BEGIN
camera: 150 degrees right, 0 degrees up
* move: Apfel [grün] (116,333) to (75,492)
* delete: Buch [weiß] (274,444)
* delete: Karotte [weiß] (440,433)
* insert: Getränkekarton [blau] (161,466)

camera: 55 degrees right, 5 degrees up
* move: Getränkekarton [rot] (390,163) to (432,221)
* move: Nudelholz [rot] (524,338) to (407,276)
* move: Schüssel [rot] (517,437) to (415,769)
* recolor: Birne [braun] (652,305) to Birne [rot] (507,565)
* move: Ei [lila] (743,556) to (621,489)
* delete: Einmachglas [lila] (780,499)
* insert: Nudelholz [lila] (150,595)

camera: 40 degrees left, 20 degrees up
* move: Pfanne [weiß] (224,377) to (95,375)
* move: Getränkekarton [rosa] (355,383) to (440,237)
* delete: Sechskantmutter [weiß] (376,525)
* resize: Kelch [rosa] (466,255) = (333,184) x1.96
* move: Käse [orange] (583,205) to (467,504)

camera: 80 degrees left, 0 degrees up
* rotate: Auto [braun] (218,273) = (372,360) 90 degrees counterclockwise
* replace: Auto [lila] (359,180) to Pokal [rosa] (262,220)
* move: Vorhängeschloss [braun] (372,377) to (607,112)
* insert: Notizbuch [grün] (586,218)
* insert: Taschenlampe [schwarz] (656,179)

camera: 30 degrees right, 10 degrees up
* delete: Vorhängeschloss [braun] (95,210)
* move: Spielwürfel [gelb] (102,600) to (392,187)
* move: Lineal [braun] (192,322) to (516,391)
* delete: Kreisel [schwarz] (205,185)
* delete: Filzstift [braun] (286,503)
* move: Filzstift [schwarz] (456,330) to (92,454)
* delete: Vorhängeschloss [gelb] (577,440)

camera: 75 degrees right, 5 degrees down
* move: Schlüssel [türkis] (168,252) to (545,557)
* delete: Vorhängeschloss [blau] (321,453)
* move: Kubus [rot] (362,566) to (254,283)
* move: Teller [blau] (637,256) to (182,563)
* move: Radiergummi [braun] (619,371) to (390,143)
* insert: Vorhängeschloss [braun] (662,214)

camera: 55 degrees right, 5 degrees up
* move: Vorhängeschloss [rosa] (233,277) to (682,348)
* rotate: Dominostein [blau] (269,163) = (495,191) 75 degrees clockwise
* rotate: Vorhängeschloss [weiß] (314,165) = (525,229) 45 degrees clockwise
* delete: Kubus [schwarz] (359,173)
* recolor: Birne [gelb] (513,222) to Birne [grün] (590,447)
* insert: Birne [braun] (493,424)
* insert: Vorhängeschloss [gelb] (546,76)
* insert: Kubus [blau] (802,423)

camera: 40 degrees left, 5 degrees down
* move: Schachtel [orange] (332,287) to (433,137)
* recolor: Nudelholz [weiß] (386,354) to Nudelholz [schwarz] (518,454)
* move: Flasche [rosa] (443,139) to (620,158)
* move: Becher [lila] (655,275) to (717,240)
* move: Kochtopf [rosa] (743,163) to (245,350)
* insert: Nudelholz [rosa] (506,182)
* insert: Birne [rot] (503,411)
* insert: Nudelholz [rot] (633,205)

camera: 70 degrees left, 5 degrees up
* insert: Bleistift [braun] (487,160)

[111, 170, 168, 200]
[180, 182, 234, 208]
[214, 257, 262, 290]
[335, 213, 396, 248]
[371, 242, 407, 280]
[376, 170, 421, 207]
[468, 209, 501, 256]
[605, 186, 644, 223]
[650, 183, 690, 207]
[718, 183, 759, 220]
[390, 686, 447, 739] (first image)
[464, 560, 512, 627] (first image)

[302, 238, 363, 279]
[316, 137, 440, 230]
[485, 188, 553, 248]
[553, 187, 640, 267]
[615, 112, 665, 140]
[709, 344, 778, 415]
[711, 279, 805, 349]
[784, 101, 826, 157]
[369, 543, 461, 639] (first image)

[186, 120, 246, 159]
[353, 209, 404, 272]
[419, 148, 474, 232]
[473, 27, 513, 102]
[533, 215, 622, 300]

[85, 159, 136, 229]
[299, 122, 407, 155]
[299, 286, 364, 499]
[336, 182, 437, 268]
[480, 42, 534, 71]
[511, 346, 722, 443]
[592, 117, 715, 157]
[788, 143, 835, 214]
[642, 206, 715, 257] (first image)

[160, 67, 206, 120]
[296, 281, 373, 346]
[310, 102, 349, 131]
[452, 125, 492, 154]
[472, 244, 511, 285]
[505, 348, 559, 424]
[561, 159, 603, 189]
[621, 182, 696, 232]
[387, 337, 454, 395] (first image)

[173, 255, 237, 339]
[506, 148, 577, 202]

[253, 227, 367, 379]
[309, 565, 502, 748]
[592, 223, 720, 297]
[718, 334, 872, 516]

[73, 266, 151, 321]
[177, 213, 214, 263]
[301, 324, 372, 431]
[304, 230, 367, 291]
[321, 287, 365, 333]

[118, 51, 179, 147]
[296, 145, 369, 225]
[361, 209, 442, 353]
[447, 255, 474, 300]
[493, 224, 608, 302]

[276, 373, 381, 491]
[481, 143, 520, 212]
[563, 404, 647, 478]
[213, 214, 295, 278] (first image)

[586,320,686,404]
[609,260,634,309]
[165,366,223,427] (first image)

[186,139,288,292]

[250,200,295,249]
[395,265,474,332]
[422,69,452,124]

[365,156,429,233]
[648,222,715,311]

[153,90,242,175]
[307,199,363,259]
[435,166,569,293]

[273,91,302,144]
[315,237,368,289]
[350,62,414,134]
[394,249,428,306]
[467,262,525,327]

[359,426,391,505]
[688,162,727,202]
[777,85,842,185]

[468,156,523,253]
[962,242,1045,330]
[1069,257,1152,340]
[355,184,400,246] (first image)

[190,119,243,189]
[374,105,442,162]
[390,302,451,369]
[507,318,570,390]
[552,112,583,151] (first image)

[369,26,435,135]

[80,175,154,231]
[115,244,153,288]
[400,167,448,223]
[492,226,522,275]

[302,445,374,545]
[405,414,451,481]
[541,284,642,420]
END
> _Task brief_: Would you restate the whole listing word for word?

> _Response below_:
camera: 150 degrees right, 0 degrees up
* move: Apfel [grün] (116,333) to (75,492)
* delete: Buch [weiß] (274,444)
* delete: Karotte [weiß] (440,433)
* insert: Getränkekarton [blau] (161,466)

camera: 55 degrees right, 5 degrees up
* move: Getränkekarton [rot] (390,163) to (432,221)
* move: Nudelholz [rot] (524,338) to (407,276)
* move: Schüssel [rot] (517,437) to (415,769)
* recolor: Birne [braun] (652,305) to Birne [rot] (507,565)
* move: Ei [lila] (743,556) to (621,489)
* delete: Einmachglas [lila] (780,499)
* insert: Nudelholz [lila] (150,595)

camera: 40 degrees left, 20 degrees up
* move: Pfanne [weiß] (224,377) to (95,375)
* move: Getränkekarton [rosa] (355,383) to (440,237)
* delete: Sechskantmutter [weiß] (376,525)
* resize: Kelch [rosa] (466,255) = (333,184) x1.96
* move: Käse [orange] (583,205) to (467,504)

camera: 80 degrees left, 0 degrees up
* rotate: Auto [braun] (218,273) = (372,360) 90 degrees counterclockwise
* replace: Auto [lila] (359,180) to Pokal [rosa] (262,220)
* move: Vorhängeschloss [braun] (372,377) to (607,112)
* insert: Notizbuch [grün] (586,218)
* insert: Taschenlampe [schwarz] (656,179)

camera: 30 degrees right, 10 degrees up
* delete: Vorhängeschloss [braun] (95,210)
* move: Spielwürfel [gelb] (102,600) to (392,187)
* move: Lineal [braun] (192,322) to (516,391)
* delete: Kreisel [schwarz] (205,185)
* delete: Filzstift [braun] (286,503)
* move: Filzstift [schwarz] (456,330) to (92,454)
* delete: Vorhängeschloss [gelb] (577,440)

camera: 75 degrees right, 5 degrees down
* move: Schlüssel [türkis] (168,252) to (545,557)
* delete: Vorhängeschloss [blau] (321,453)
* move: Kubus [rot] (362,566) to (254,283)
* move: Teller [blau] (637,256) to (182,563)
* move: Radiergummi [braun] (619,371) to (390,143)
* insert: Vorhängeschloss [braun] (662,214)

camera: 55 degrees right, 5 degrees up
* move: Vorhängeschloss [rosa] (233,277) to (682,348)
* rotate: Dominostein [blau] (269,163) = (495,191) 75 degrees clockwise
* rotate: Vorhängeschloss [weiß] (314,165) = (525,229) 45 degrees clockwise
* delete: Kubus [schwarz] (359,173)
* recolor: Birne [gelb] (513,222) to Birne [grün] (590,447)
* insert: Birne [braun] (493,424)
* insert: Vorhängeschloss [gelb] (546,76)
* insert: Kubus [blau] (802,423)

camera: 40 degrees left, 5 degrees down
* move: Schachtel [orange] (332,287) to (433,137)
* recolor: Nudelholz [weiß] (386,354) to Nudelholz [schwarz] (518,454)
* move: Flasche [rosa] (443,139) to (620,158)
* move: Becher [lila] (655,275) to (717,240)
* move: Kochtopf [rosa] (743,163) to (245,350)
* insert: Nudelholz [rosa] (506,182)
* insert: Birne [rot] (503,411)
* insert: Nudelholz [rot] (633,205)

camera: 70 degrees left, 5 degrees up
* insert: Bleistift [braun] (487,160)

[111, 170, 168, 200]
[180, 182, 234, 208]
[214, 257, 262, 290]
[335, 213, 396, 248]
[371, 242, 407, 280]
[376, 170, 421, 207]
[468, 209, 501, 256]
[605, 186, 644, 223]
[650, 183, 690, 207]
[718, 183, 759, 220]
[390, 686, 447, 739] (first image)
[464, 560, 512, 627] (first image)

[302, 238, 363, 279]
[316, 137, 440, 230]
[485, 188, 553, 248]
[553, 187, 640, 267]
[615, 112, 665, 140]
[709, 344, 778, 415]
[711, 279, 805, 349]
[784, 101, 826, 157]
[369, 543, 461, 639] (first image)

[186, 120, 246, 159]
[353, 209, 404, 272]
[419, 148, 474, 232]
[473, 27, 513, 102]
[533, 215, 622, 300]

[85, 159, 136, 229]
[299, 122, 407, 155]
[299, 286, 364, 499]
[336, 182, 437, 268]
[480, 42, 534, 71]
[511, 346, 722, 443]
[592, 117, 715, 157]
[788, 143, 835, 214]
[642, 206, 715, 257] (first image)

[160, 67, 206, 120]
[296, 281, 373, 346]
[310, 102, 349, 131]
[452, 125, 492, 154]
[472, 244, 511, 285]
[505, 348, 559, 424]
[561, 159, 603, 189]
[621, 182, 696, 232]
[387, 337, 454, 395] (first image)

[173, 255, 237, 339]
[506, 148, 577, 202]

[253, 227, 367, 379]
[309, 565, 502, 748]
[592, 223, 720, 297]
[718, 334, 872, 516]

[73, 266, 151, 321]
[177, 213, 214, 263]
[301, 324, 372, 431]
[304, 230, 367, 291]
[321, 287, 365, 333]

[118, 51, 179, 147]
[296, 145, 369, 225]
[361, 209, 442, 353]
[447, 255, 474, 300]
[493, 224, 608, 302]

[276, 373, 381, 491]
[481, 143, 520, 212]
[563, 404, 647, 478]
[213, 214, 295, 278] (first image)

[586,320,686,404]
[609,260,634,309]
[165,366,223,427] (first image)

[186,139,288,292]

[250,200,295,249]
[395,265,474,332]
[422,69,452,124]

[365,156,429,233]
[648,222,715,311]

[153,90,242,175]
[307,199,363,259]
[435,166,569,293]

[273,91,302,144]
[315,237,368,289]
[350,62,414,134]
[394,249,428,306]
[467,262,525,327]

[359,426,391,505]
[688,162,727,202]
[777,85,842,185]

[468,156,523,253]
[962,242,1045,330]
[1069,257,1152,340]
[355,184,400,246] (first image)

[190,119,243,189]
[374,105,442,162]
[390,302,451,369]
[507,318,570,390]
[552,112,583,151] (first image)

[369,26,435,135]

[80,175,154,231]
[115,244,153,288]
[400,167,448,223]
[492,226,522,275]

[302,445,374,545]
[405,414,451,481]
[541,284,642,420]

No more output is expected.